++++ Entries provided ++++
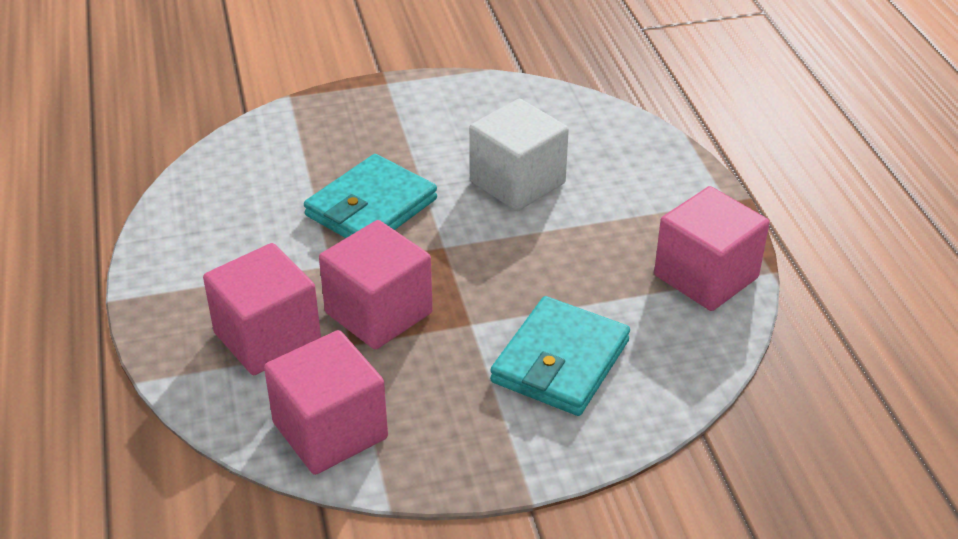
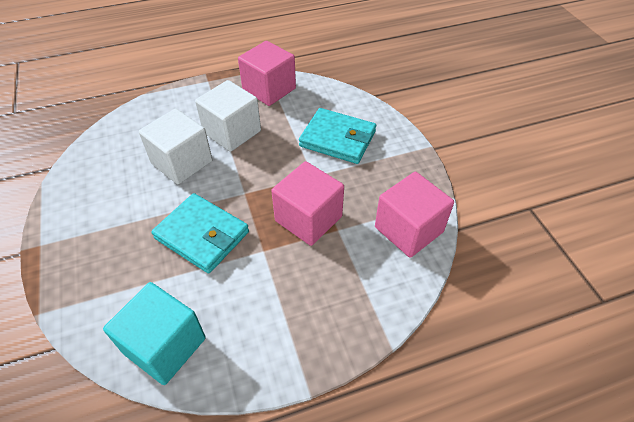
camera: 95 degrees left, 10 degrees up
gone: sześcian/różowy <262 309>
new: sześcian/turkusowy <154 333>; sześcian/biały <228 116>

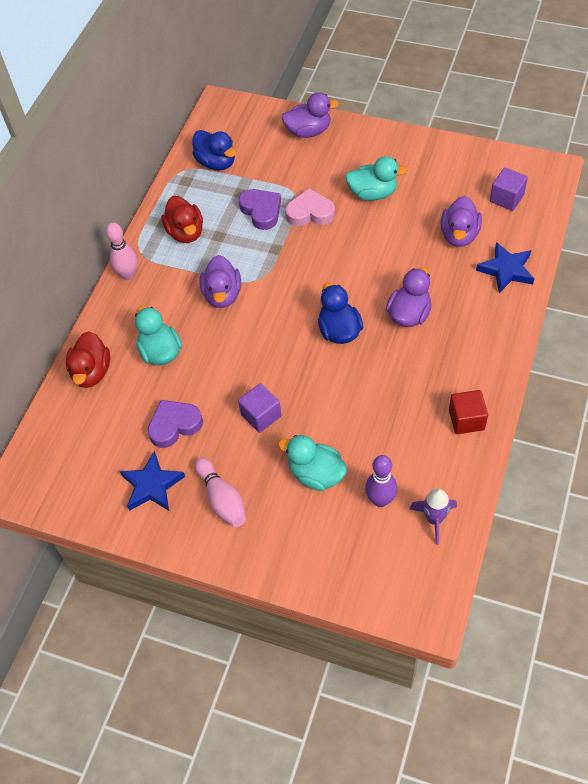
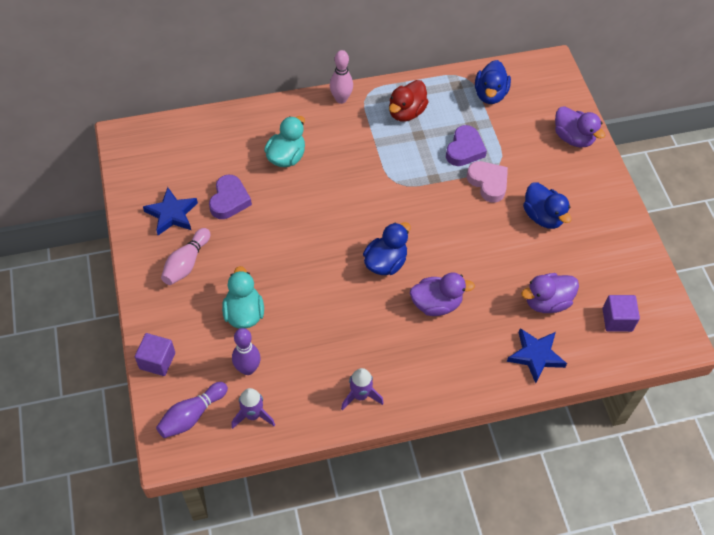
camera: 50 degrees right, 0 degrees up
gone: kaczka/czerwony <88 359>; kaczka/fioletowy <220 281>
new: kręgiel/fioletowy <192 410>
shifted: sześcian/fioletowy <259 408> to <155 354>
swapped: sześcian/czerwony <468 412> to rakieta/fioletowy <362 389>
repainted: kaczka/turkusowy <376 178> to kaczka/niebieski <547 205>
rotated: serce/fioletowy <175 424> = <230 197> 75 degrees clockwise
++++
■ **Work request**:
Wherever a picture appears, omit it; copy the rest of the data exactly.

■ **Answer to this exercise**:
camera: 95 degrees left, 10 degrees up
gone: sześcian/różowy <262 309>
new: sześcian/turkusowy <154 333>; sześcian/biały <228 116>

camera: 50 degrees right, 0 degrees up
gone: kaczka/czerwony <88 359>; kaczka/fioletowy <220 281>
new: kręgiel/fioletowy <192 410>
shifted: sześcian/fioletowy <259 408> to <155 354>
swapped: sześcian/czerwony <468 412> to rakieta/fioletowy <362 389>
repainted: kaczka/turkusowy <376 178> to kaczka/niebieski <547 205>
rotated: serce/fioletowy <175 424> = <230 197> 75 degrees clockwise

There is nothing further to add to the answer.